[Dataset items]

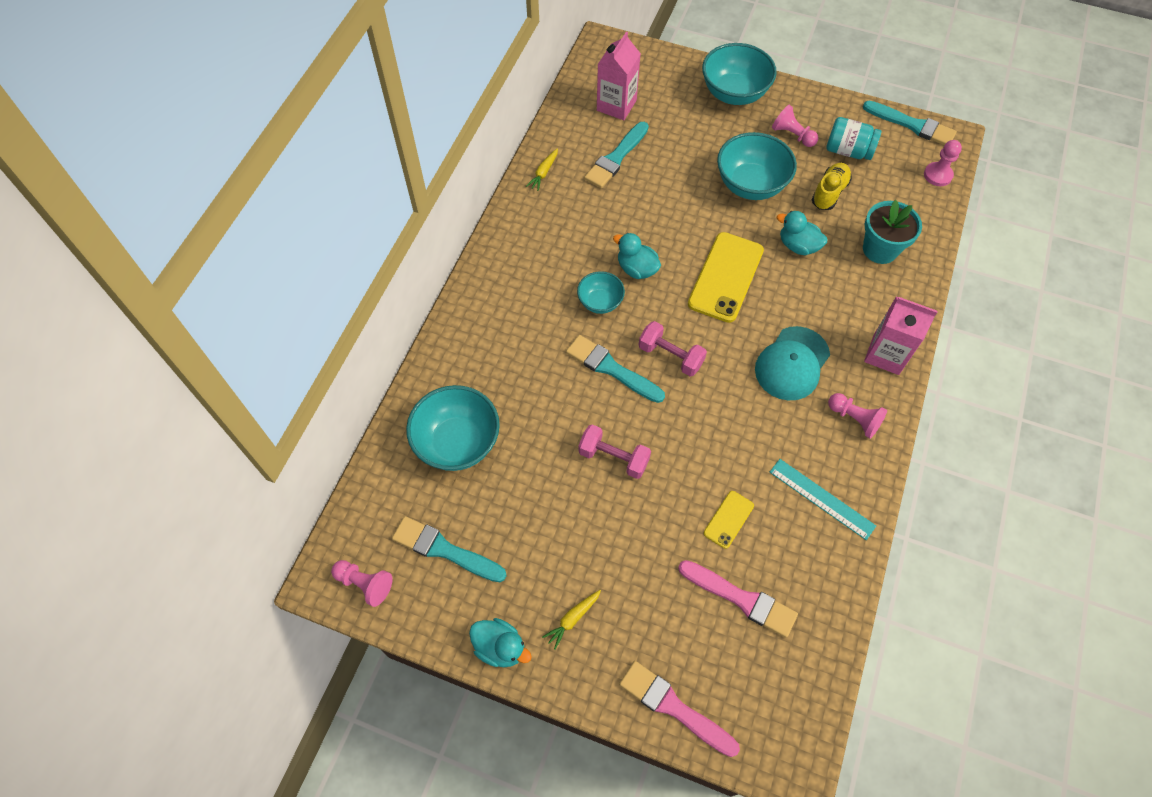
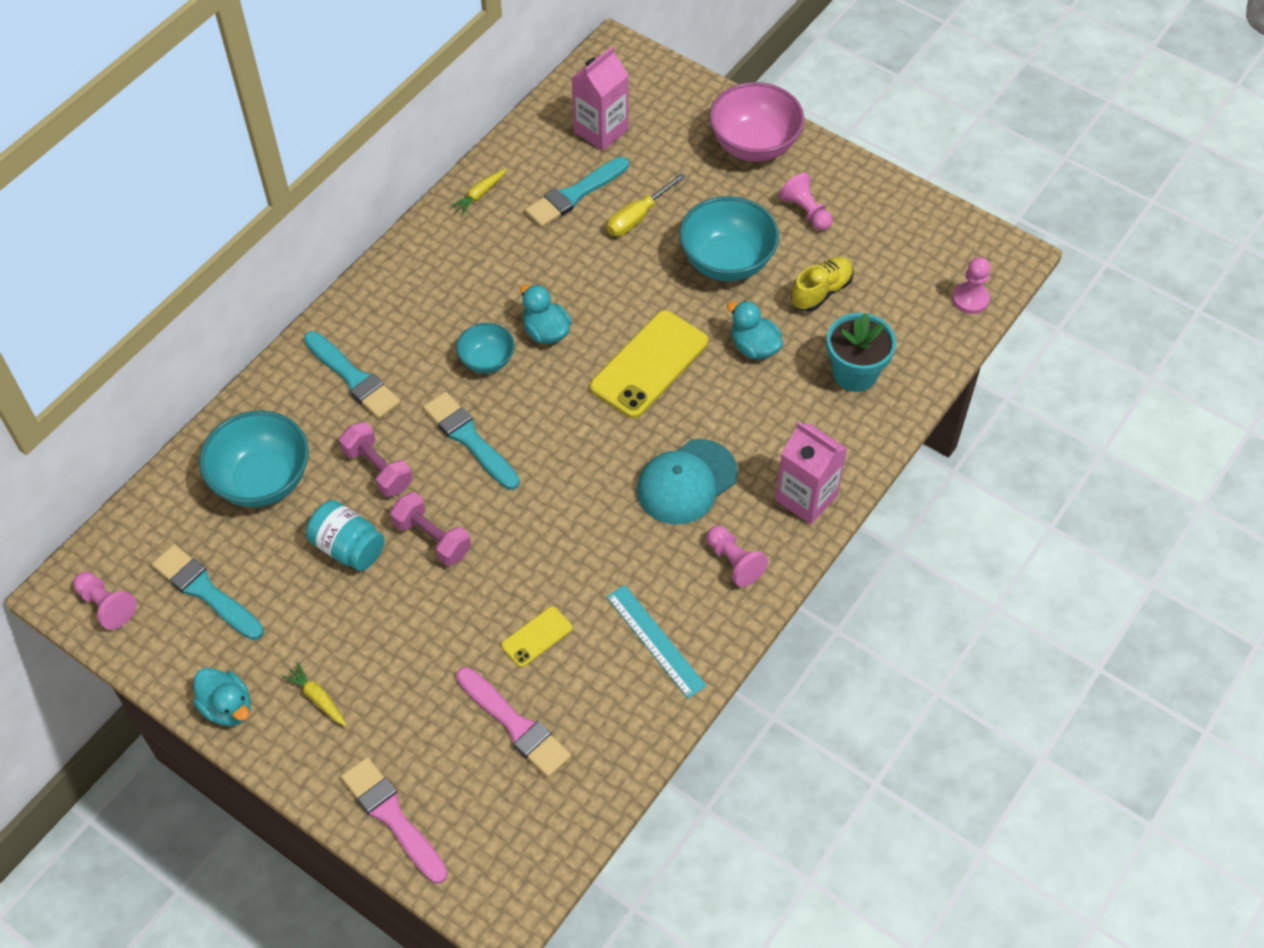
camera: 15 degrees right, 5 degrees down
(572, 619) = (318, 698): yellow carrot -> yellow carrot turned 75 degrees clockwise
(670, 165) = (637, 217): none -> yellow screwdriver
(670, 356) = (545, 440): pink dumbbell -> pink dumbbell (378, 469)
(734, 93) = (754, 145): turquoise bowl -> pink bowl
(848, 151) = (868, 245): turquoise jar -> turquoise jar (348, 547)
(912, 125) = (966, 230): turquoise brush -> turquoise brush (353, 378)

=== REQUIRED ACTION ===
Please repeat all of the entries above word for word, but drop any pictures.

=== YOUR RESPONSE ===
camera: 15 degrees right, 5 degrees down
(572, 619) = (318, 698): yellow carrot -> yellow carrot turned 75 degrees clockwise
(670, 165) = (637, 217): none -> yellow screwdriver
(670, 356) = (545, 440): pink dumbbell -> pink dumbbell (378, 469)
(734, 93) = (754, 145): turquoise bowl -> pink bowl
(848, 151) = (868, 245): turquoise jar -> turquoise jar (348, 547)
(912, 125) = (966, 230): turquoise brush -> turquoise brush (353, 378)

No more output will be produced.